> [What you will do]: Among the lines of data below, reproduce only those from the one with "(573, 264) = (604, 371): grey trophy -> none" through the one with "(747, 283) = (647, 535): turquoise", exactly as they stand, both ends included.

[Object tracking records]

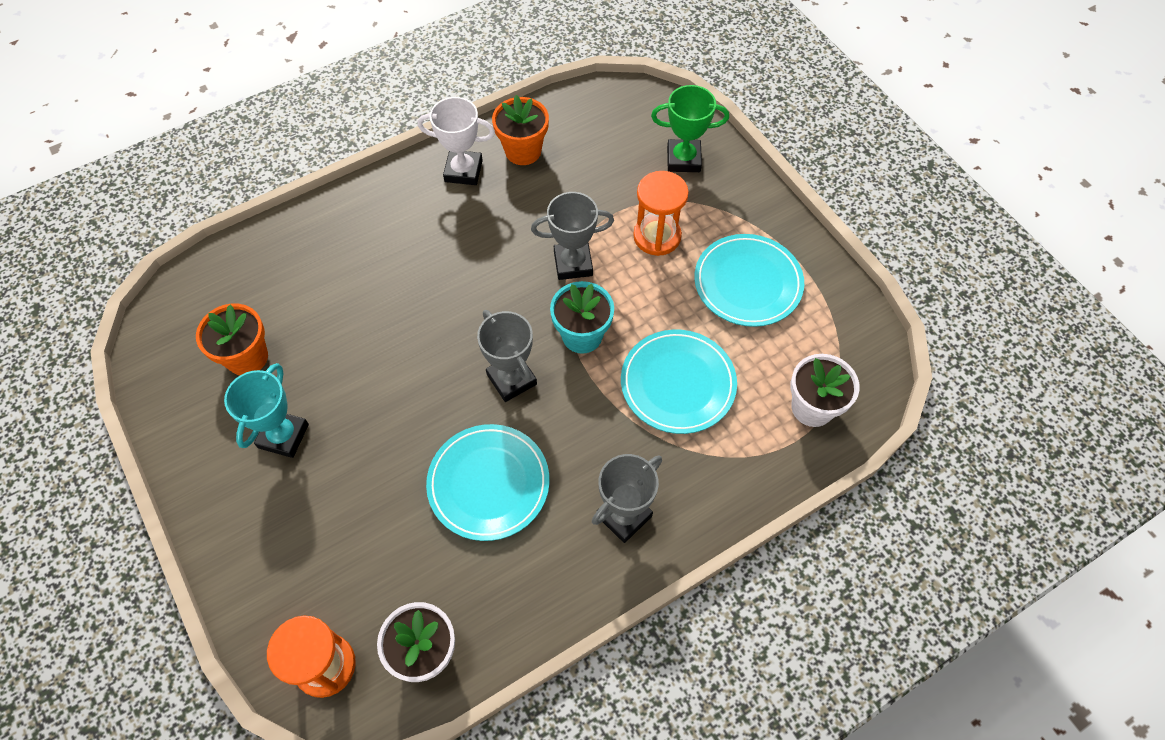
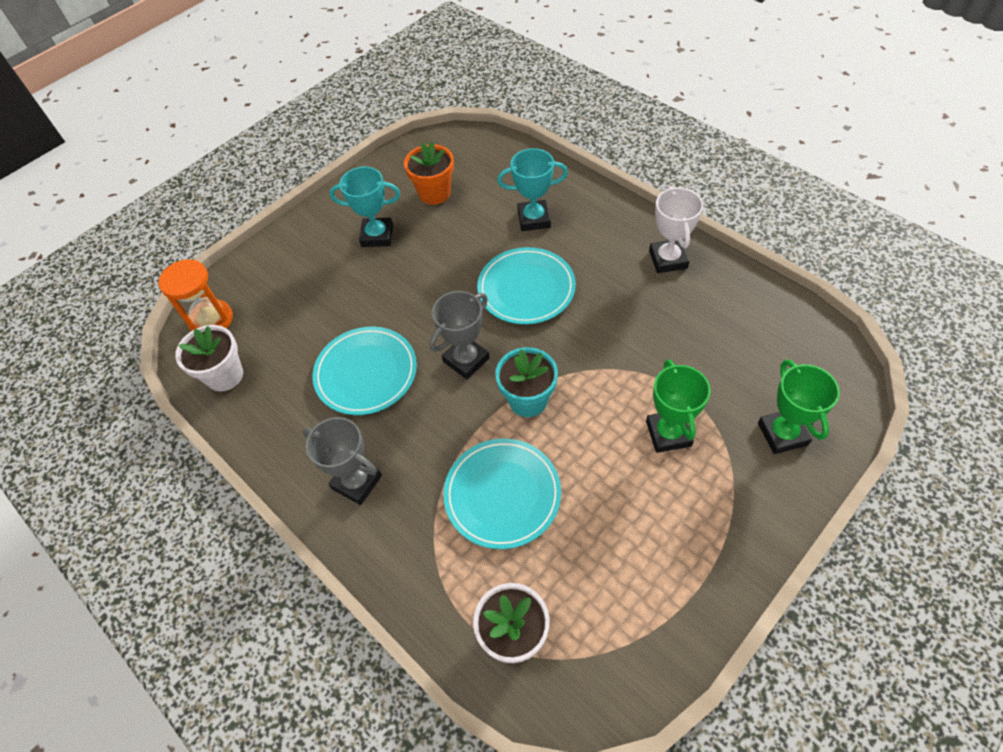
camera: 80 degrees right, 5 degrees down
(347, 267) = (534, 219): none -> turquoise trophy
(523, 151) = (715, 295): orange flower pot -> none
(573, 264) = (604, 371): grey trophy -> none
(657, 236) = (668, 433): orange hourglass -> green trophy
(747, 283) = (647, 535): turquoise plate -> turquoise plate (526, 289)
...
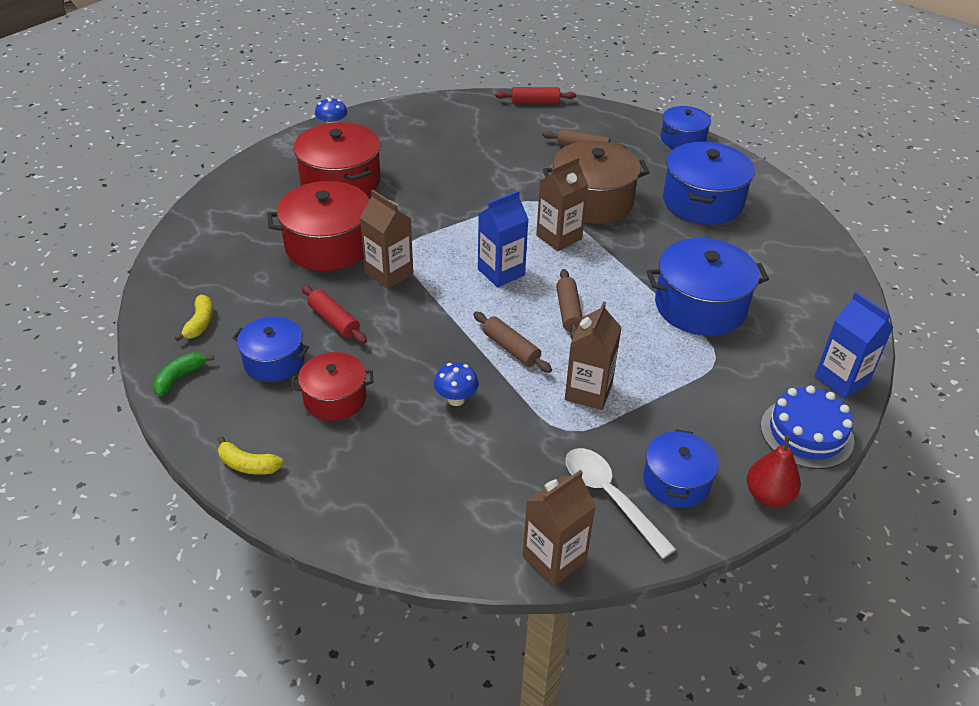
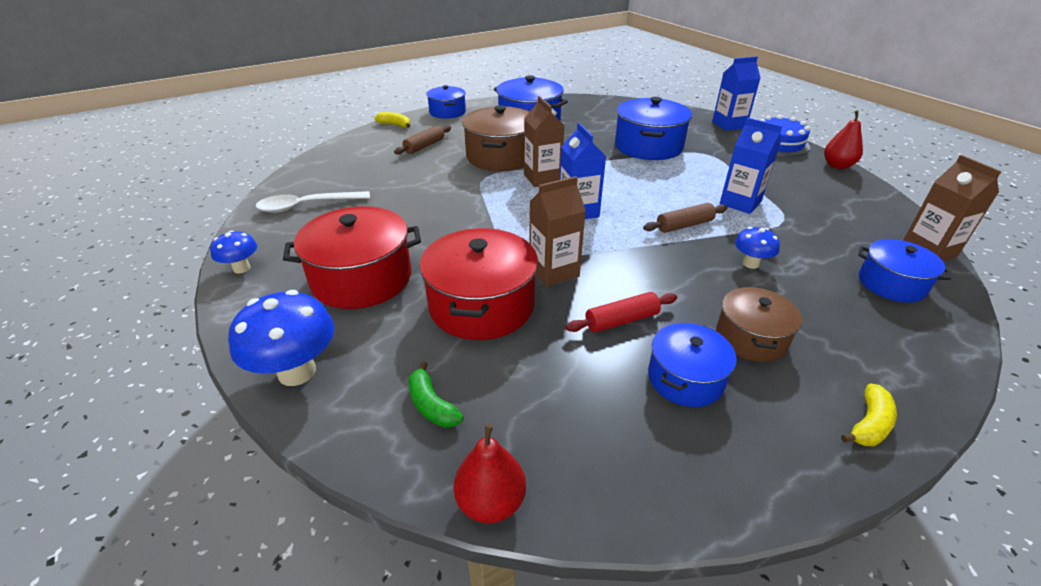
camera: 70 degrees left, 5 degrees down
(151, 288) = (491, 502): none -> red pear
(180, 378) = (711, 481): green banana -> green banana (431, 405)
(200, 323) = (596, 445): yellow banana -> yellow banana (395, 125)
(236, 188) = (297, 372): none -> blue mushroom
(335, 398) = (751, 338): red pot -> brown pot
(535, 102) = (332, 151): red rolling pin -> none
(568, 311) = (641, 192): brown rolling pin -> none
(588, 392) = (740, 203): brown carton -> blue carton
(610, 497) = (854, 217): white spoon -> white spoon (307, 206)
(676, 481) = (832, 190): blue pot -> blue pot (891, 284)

> [Answer to this problem]:
(573, 264) = (604, 371): grey trophy -> none
(657, 236) = (668, 433): orange hourglass -> green trophy
(747, 283) = (647, 535): turquoise plate -> turquoise plate (526, 289)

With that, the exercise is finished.